• [TASK TO COMPLETE] A word-for-word copy is needed of the line containing "yellow circle: (15, 138) -> (42, 125), moved" and every line after it through the end of the records below, leaving out all pictures.

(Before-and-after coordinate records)
--- START ---
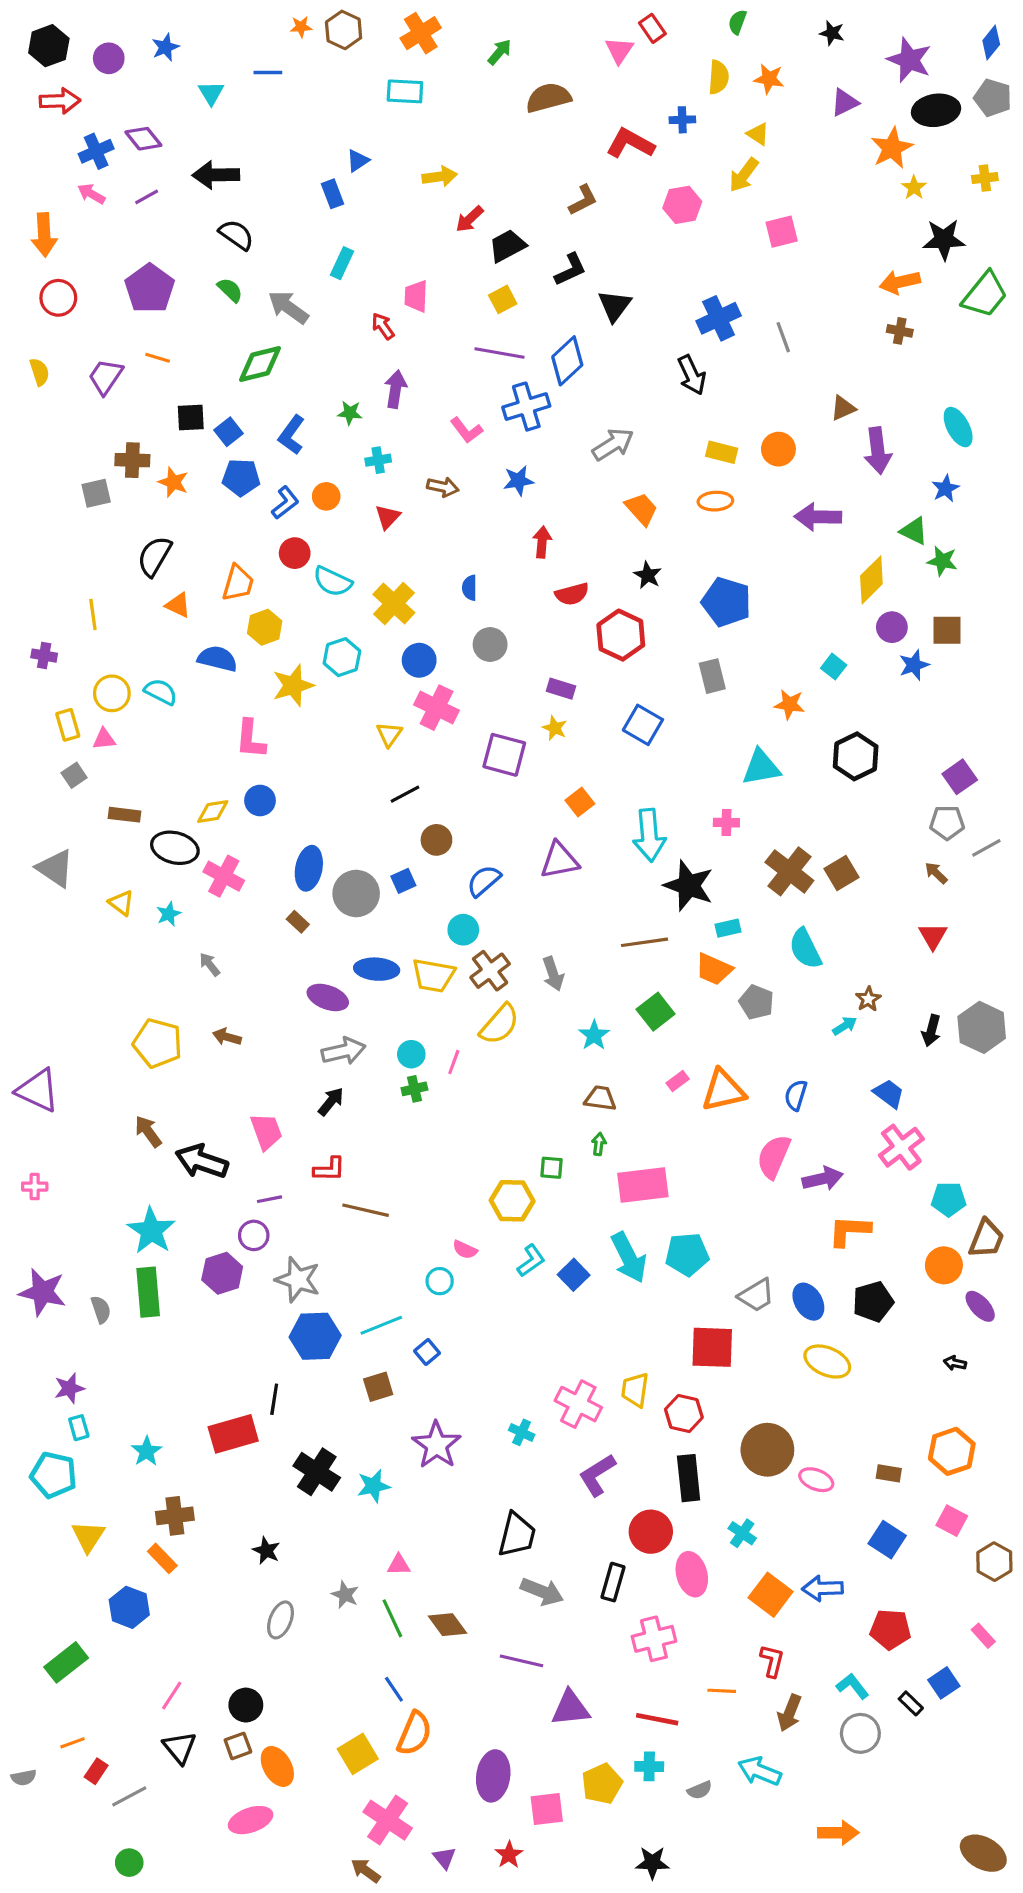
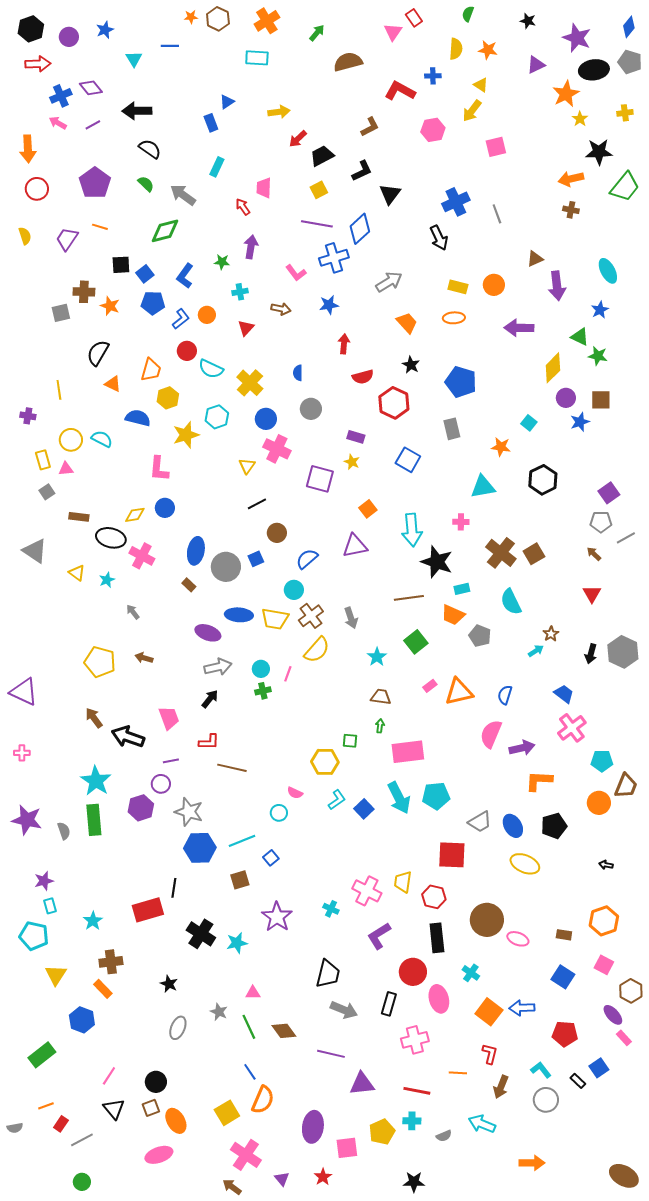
purple ellipse: (980, 1306) -> (613, 1015), moved

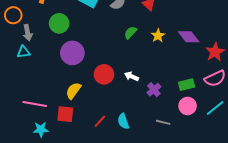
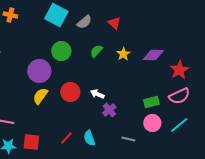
green circle: (59, 23) -> (61, 51), moved
purple diamond: (189, 37) -> (153, 55), turned -50
purple cross: (154, 90) -> (109, 110), moved
yellow semicircle: (73, 91) -> (40, 96), moved
red square: (65, 114) -> (31, 142), moved

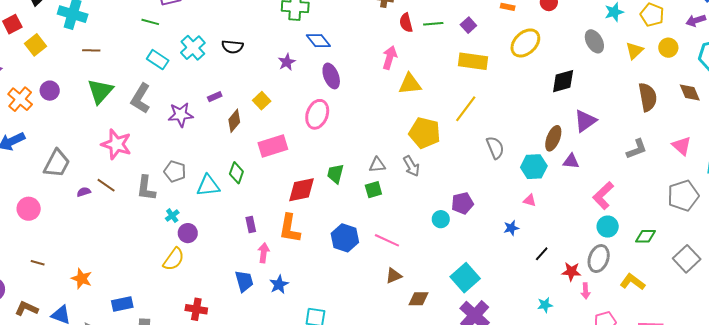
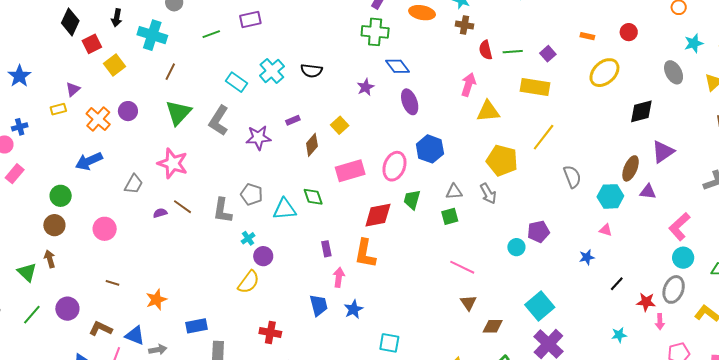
green line: (150, 22) -> (211, 34), moved, turned -36
brown line: (91, 50) -> (170, 72), turned -66
yellow rectangle: (473, 61) -> (535, 87), moved
pink ellipse: (317, 114) -> (394, 166), moved
pink star: (116, 144) -> (173, 163), moved
gray trapezoid: (57, 163) -> (134, 184), size x0.7
green diamond: (236, 173) -> (313, 197), turned -40
blue hexagon: (345, 238) -> (430, 149), moved
brown triangle: (394, 276) -> (468, 303), turned -42
orange star: (82, 279) -> (156, 300), turned 30

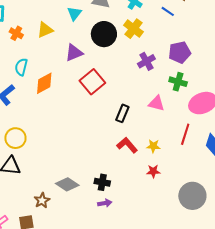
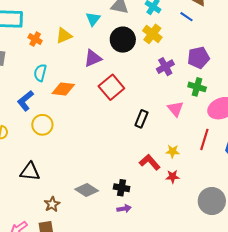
orange diamond: (44, 83) -> (63, 89), turned 35
pink triangle: (156, 103) -> (175, 109), turned 36
yellow circle: (15, 138) -> (42, 125), moved
red L-shape: (127, 145) -> (150, 162), moved
brown star: (42, 200) -> (52, 204), moved

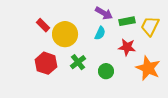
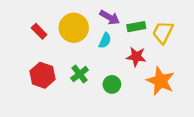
yellow circle: (65, 34) -> (74, 28), moved

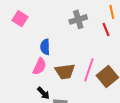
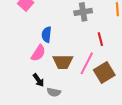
red line: (106, 29) -> (100, 39), moved

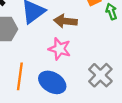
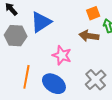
brown arrow: (65, 21) -> (89, 36), moved

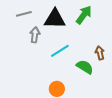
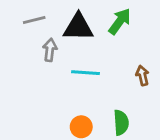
cyan line: (60, 51) -> (85, 73), turned 36
green semicircle: (85, 67) -> (121, 123), moved, turned 54

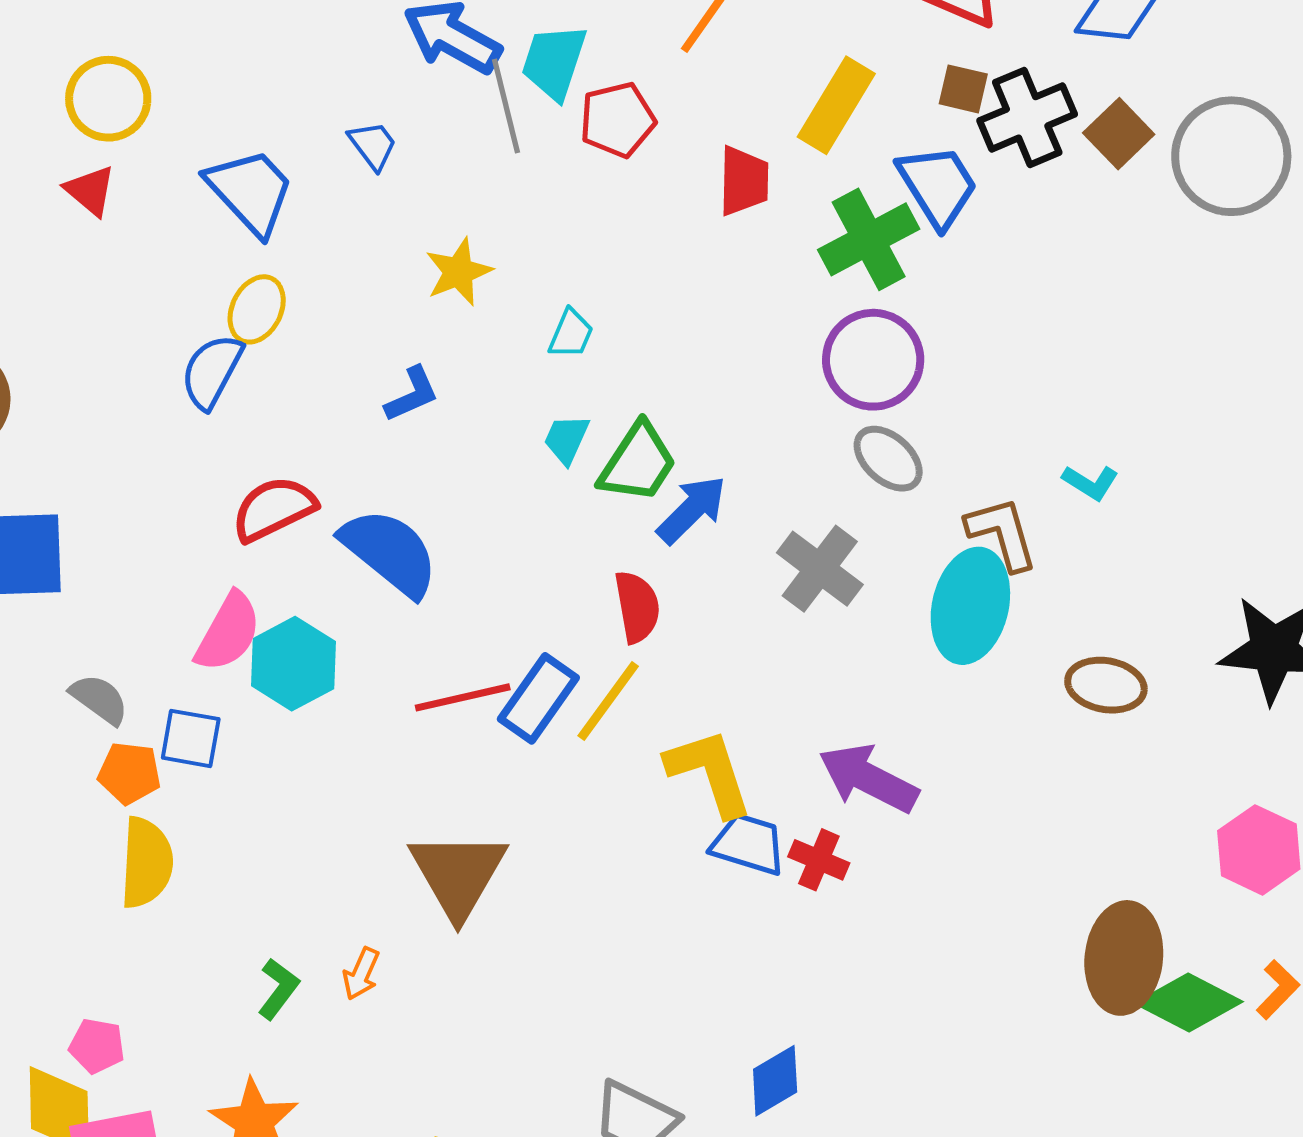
--- END ---
• [RESPONSE BELOW]
yellow circle: (15, 138) -> (42, 125), moved
red L-shape: (127, 145) -> (150, 162), moved
brown star: (42, 200) -> (52, 204), moved

yellow circle: (65, 34) -> (74, 28), moved

red line: (106, 29) -> (100, 39), moved

brown arrow: (65, 21) -> (89, 36), moved

cyan line: (60, 51) -> (85, 73), turned 36
green semicircle: (85, 67) -> (121, 123), moved, turned 54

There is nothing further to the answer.